↓↓↓

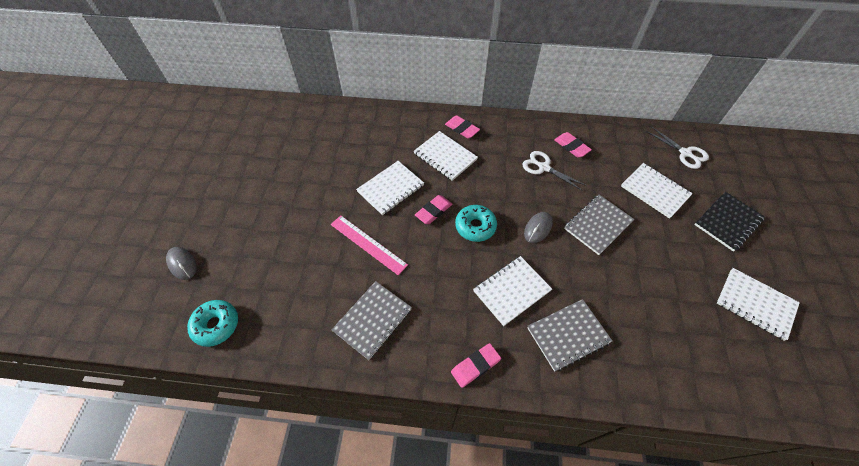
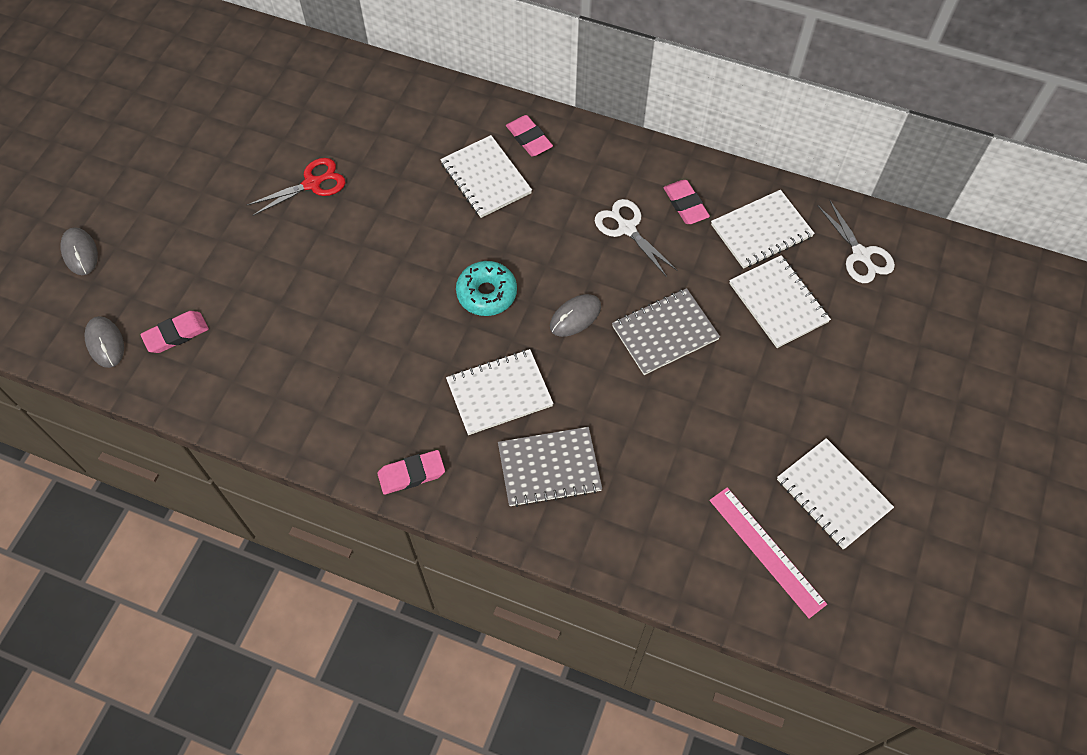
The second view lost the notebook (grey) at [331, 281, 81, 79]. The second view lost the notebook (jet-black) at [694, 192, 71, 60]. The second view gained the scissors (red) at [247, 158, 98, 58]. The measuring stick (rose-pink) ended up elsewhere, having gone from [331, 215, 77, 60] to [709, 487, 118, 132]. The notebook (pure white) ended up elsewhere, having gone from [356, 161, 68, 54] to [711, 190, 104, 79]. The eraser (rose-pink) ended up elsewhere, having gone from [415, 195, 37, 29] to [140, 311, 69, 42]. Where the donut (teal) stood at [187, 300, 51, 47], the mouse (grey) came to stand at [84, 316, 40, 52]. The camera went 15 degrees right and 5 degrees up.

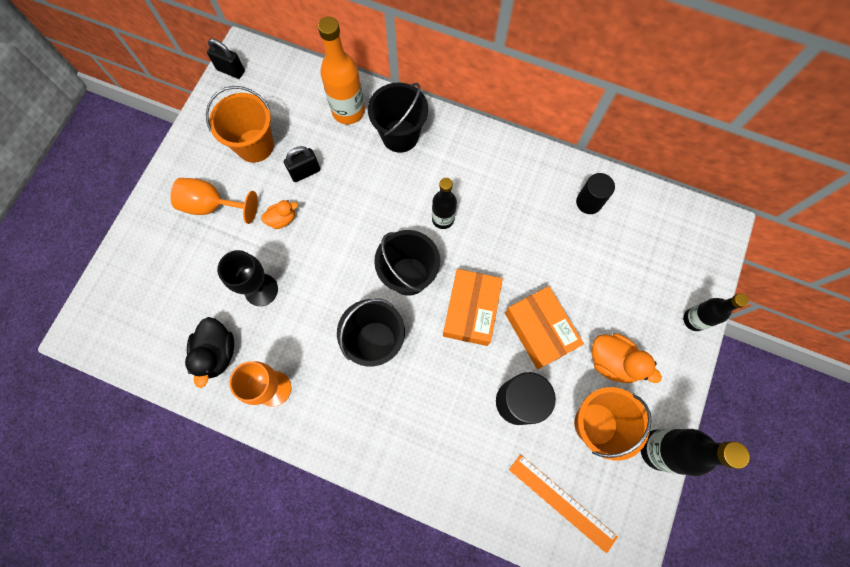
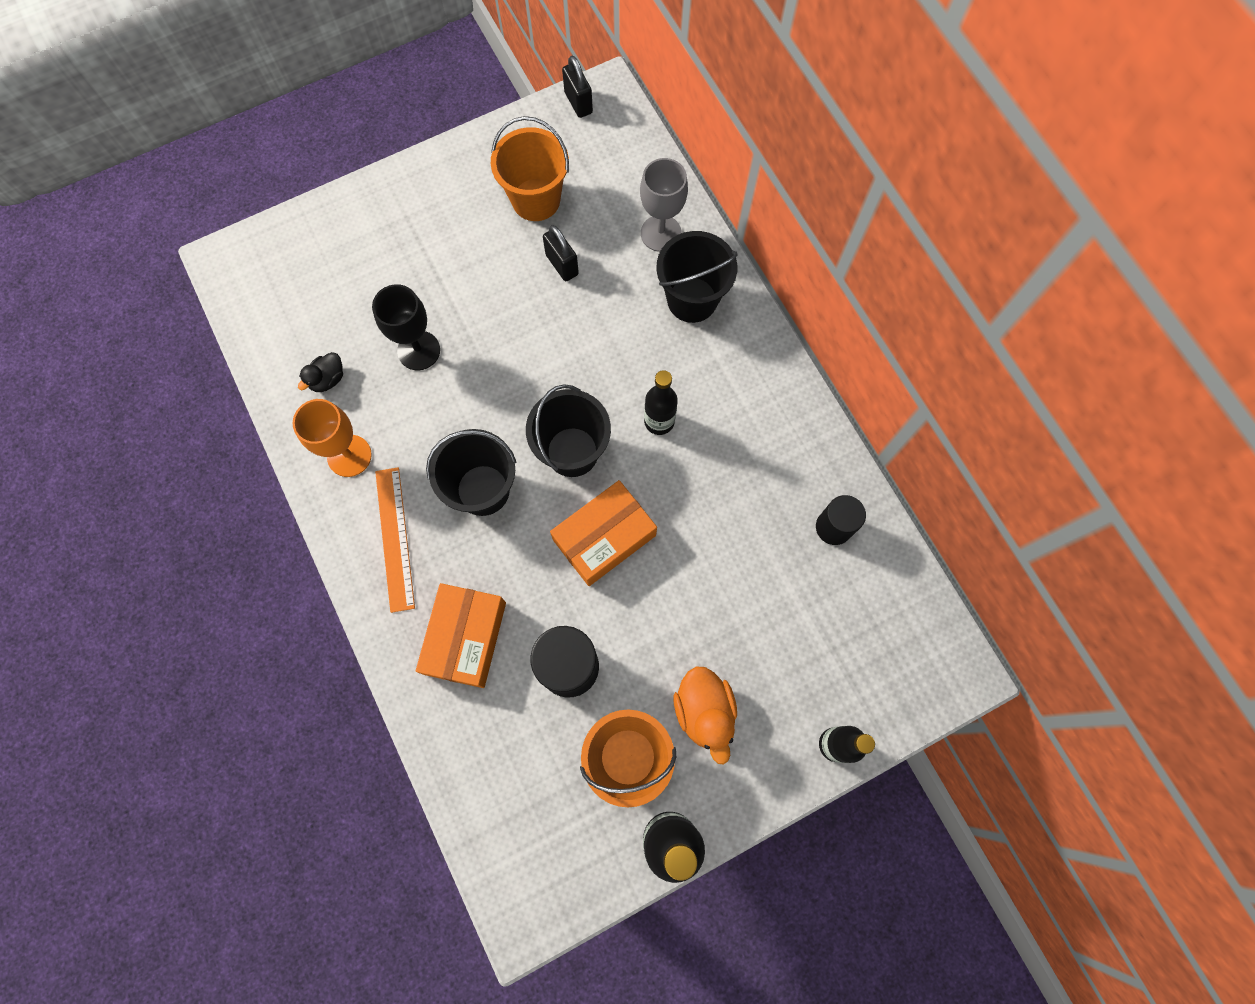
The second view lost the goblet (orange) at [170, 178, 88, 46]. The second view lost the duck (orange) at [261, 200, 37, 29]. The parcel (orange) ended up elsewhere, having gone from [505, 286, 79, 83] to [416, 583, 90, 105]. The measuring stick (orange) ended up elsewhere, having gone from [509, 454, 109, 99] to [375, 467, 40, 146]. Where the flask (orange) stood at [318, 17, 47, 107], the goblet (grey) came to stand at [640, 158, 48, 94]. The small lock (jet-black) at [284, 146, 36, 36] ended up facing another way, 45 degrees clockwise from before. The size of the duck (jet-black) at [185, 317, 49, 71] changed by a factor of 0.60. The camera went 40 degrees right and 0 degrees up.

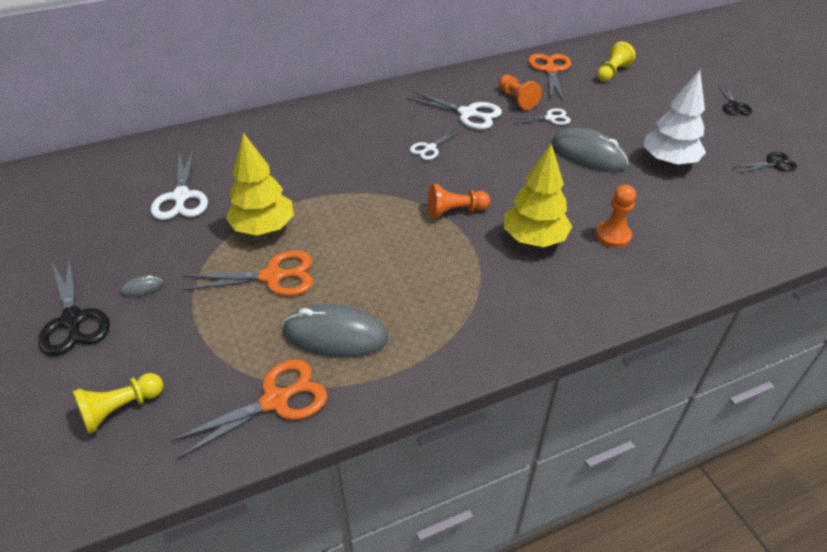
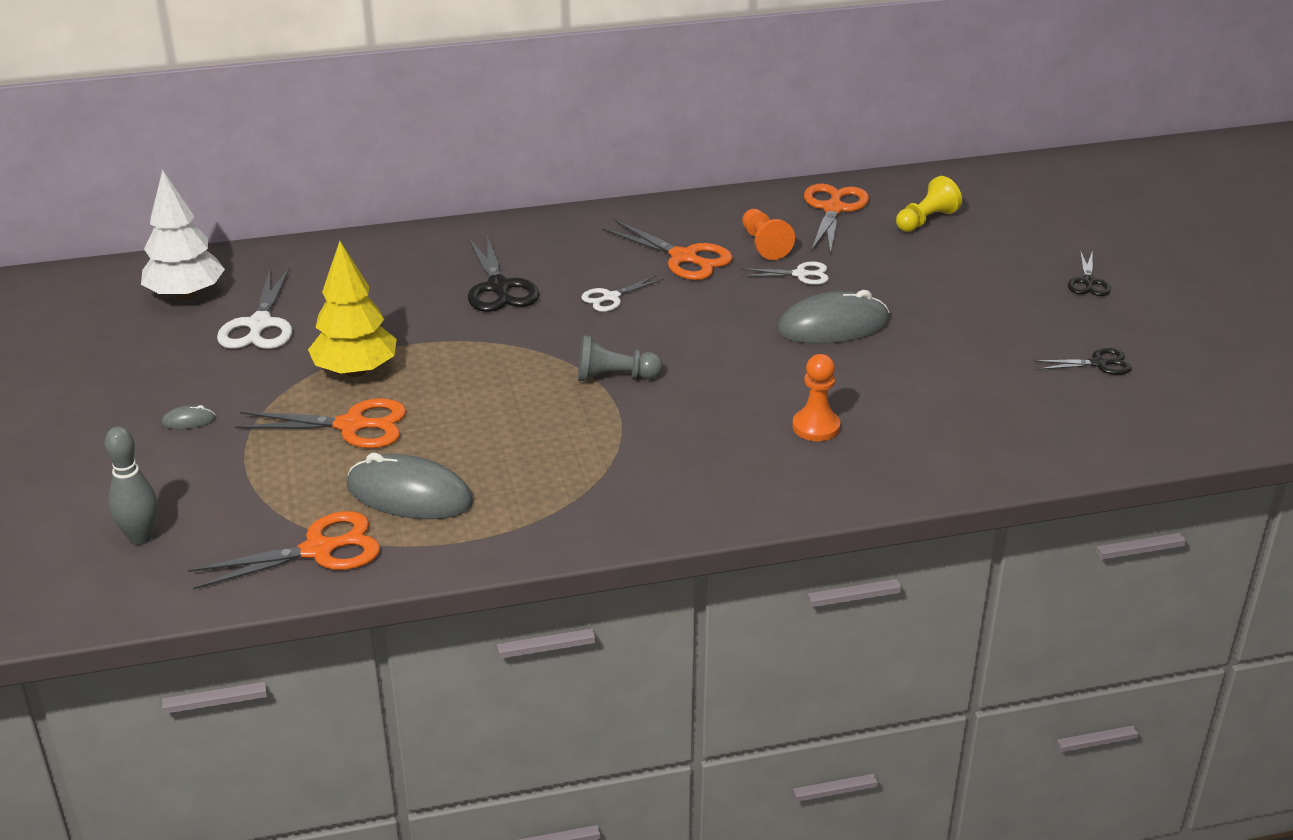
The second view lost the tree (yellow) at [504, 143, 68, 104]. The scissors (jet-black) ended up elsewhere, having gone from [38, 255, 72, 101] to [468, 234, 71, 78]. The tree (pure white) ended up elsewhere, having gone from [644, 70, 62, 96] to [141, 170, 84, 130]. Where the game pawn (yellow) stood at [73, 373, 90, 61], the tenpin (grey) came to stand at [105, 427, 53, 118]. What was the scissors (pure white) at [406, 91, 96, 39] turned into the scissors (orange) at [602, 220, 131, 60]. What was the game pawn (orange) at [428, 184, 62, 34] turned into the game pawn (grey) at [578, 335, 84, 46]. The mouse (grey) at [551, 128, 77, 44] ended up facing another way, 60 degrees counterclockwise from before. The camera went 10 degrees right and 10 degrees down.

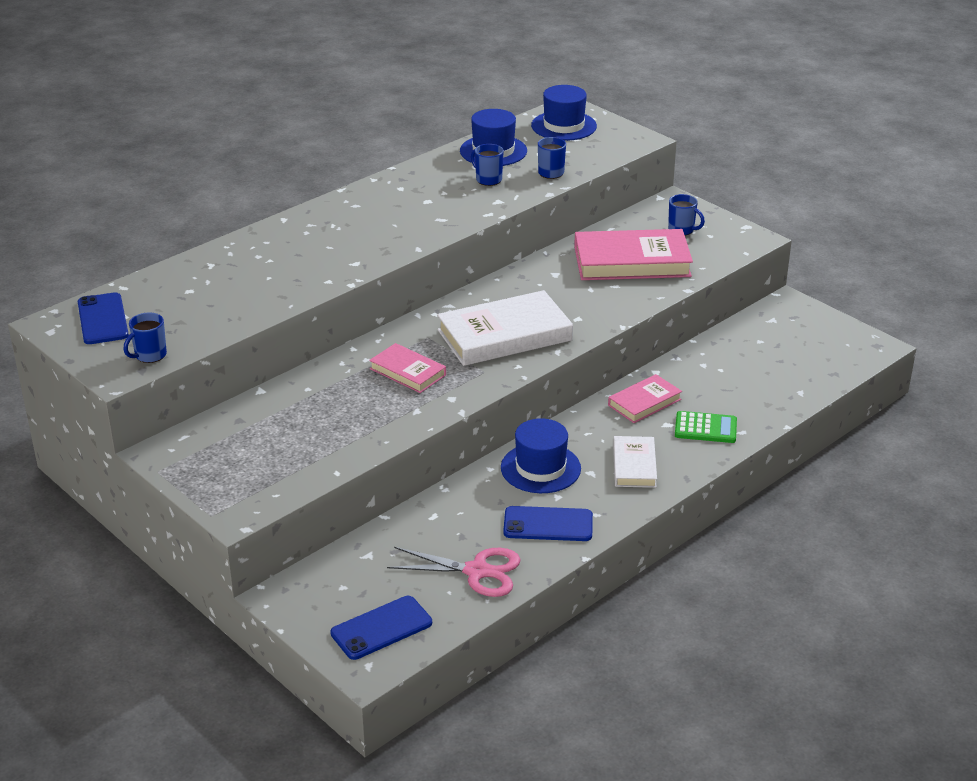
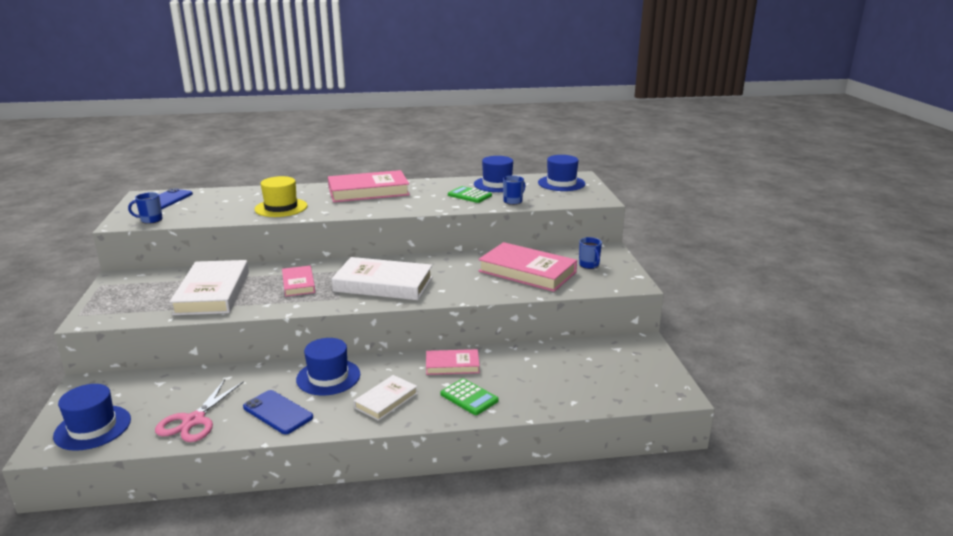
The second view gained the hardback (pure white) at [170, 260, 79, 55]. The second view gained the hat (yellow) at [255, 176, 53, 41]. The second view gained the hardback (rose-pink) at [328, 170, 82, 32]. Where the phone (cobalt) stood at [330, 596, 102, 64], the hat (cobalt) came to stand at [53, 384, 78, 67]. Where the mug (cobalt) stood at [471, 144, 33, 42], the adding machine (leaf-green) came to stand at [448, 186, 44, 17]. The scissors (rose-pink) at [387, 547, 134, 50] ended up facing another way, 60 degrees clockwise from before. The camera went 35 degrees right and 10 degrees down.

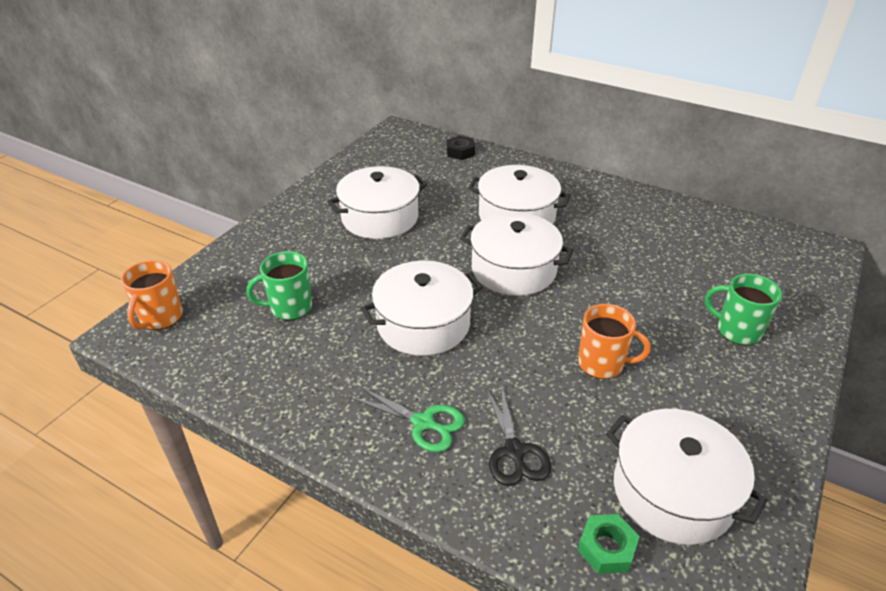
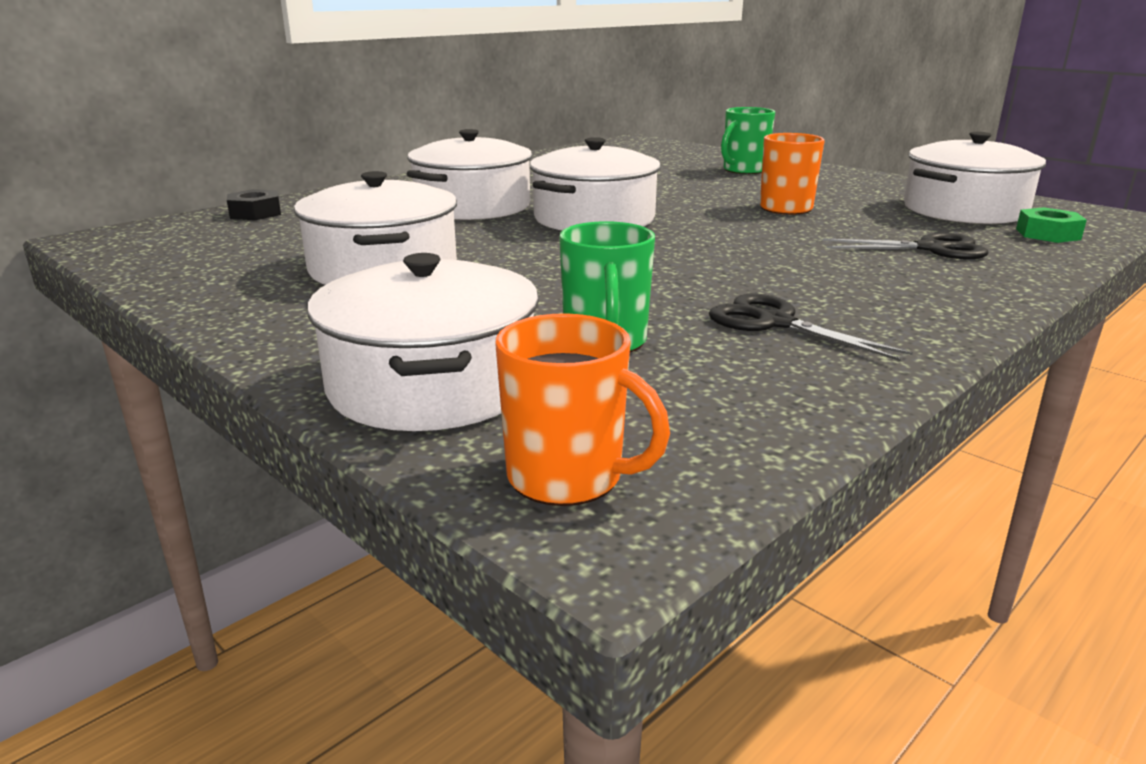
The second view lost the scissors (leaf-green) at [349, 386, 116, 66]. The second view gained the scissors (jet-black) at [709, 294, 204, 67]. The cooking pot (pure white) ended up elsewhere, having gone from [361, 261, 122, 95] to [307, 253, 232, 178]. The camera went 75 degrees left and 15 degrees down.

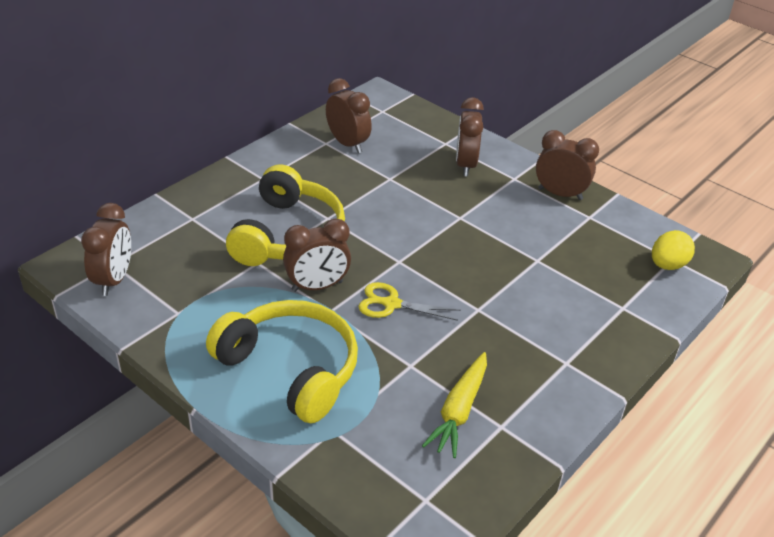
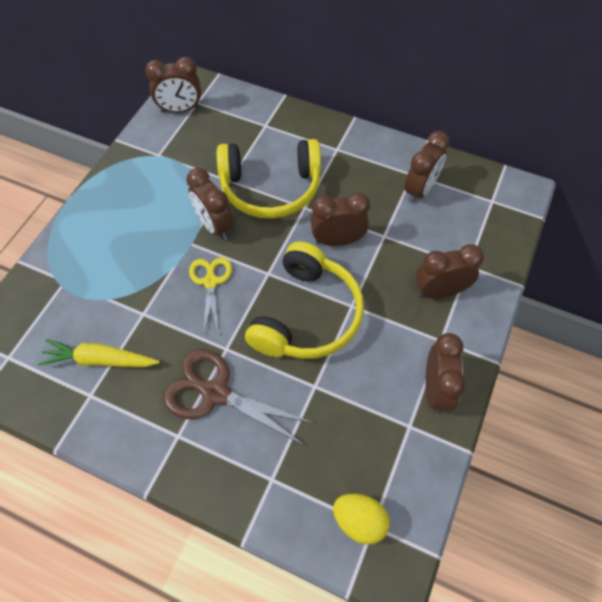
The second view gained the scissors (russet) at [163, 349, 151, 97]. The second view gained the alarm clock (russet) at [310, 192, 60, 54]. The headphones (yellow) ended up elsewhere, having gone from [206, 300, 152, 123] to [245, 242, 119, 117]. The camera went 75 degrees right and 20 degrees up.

↑↑↑

TASK ITEM: Exact copy, no pictures: set down all the entries again as they stand.

RESPONSE AREA:
The second view lost the notebook (grey) at [331, 281, 81, 79]. The second view lost the notebook (jet-black) at [694, 192, 71, 60]. The second view gained the scissors (red) at [247, 158, 98, 58]. The measuring stick (rose-pink) ended up elsewhere, having gone from [331, 215, 77, 60] to [709, 487, 118, 132]. The notebook (pure white) ended up elsewhere, having gone from [356, 161, 68, 54] to [711, 190, 104, 79]. The eraser (rose-pink) ended up elsewhere, having gone from [415, 195, 37, 29] to [140, 311, 69, 42]. Where the donut (teal) stood at [187, 300, 51, 47], the mouse (grey) came to stand at [84, 316, 40, 52]. The camera went 15 degrees right and 5 degrees up.

The second view lost the goblet (orange) at [170, 178, 88, 46]. The second view lost the duck (orange) at [261, 200, 37, 29]. The parcel (orange) ended up elsewhere, having gone from [505, 286, 79, 83] to [416, 583, 90, 105]. The measuring stick (orange) ended up elsewhere, having gone from [509, 454, 109, 99] to [375, 467, 40, 146]. Where the flask (orange) stood at [318, 17, 47, 107], the goblet (grey) came to stand at [640, 158, 48, 94]. The small lock (jet-black) at [284, 146, 36, 36] ended up facing another way, 45 degrees clockwise from before. The size of the duck (jet-black) at [185, 317, 49, 71] changed by a factor of 0.60. The camera went 40 degrees right and 0 degrees up.

The second view lost the tree (yellow) at [504, 143, 68, 104]. The scissors (jet-black) ended up elsewhere, having gone from [38, 255, 72, 101] to [468, 234, 71, 78]. The tree (pure white) ended up elsewhere, having gone from [644, 70, 62, 96] to [141, 170, 84, 130]. Where the game pawn (yellow) stood at [73, 373, 90, 61], the tenpin (grey) came to stand at [105, 427, 53, 118]. What was the scissors (pure white) at [406, 91, 96, 39] turned into the scissors (orange) at [602, 220, 131, 60]. What was the game pawn (orange) at [428, 184, 62, 34] turned into the game pawn (grey) at [578, 335, 84, 46]. The mouse (grey) at [551, 128, 77, 44] ended up facing another way, 60 degrees counterclockwise from before. The camera went 10 degrees right and 10 degrees down.

The second view gained the hardback (pure white) at [170, 260, 79, 55]. The second view gained the hat (yellow) at [255, 176, 53, 41]. The second view gained the hardback (rose-pink) at [328, 170, 82, 32]. Where the phone (cobalt) stood at [330, 596, 102, 64], the hat (cobalt) came to stand at [53, 384, 78, 67]. Where the mug (cobalt) stood at [471, 144, 33, 42], the adding machine (leaf-green) came to stand at [448, 186, 44, 17]. The scissors (rose-pink) at [387, 547, 134, 50] ended up facing another way, 60 degrees clockwise from before. The camera went 35 degrees right and 10 degrees down.

The second view lost the scissors (leaf-green) at [349, 386, 116, 66]. The second view gained the scissors (jet-black) at [709, 294, 204, 67]. The cooking pot (pure white) ended up elsewhere, having gone from [361, 261, 122, 95] to [307, 253, 232, 178]. The camera went 75 degrees left and 15 degrees down.

The second view gained the scissors (russet) at [163, 349, 151, 97]. The second view gained the alarm clock (russet) at [310, 192, 60, 54]. The headphones (yellow) ended up elsewhere, having gone from [206, 300, 152, 123] to [245, 242, 119, 117]. The camera went 75 degrees right and 20 degrees up.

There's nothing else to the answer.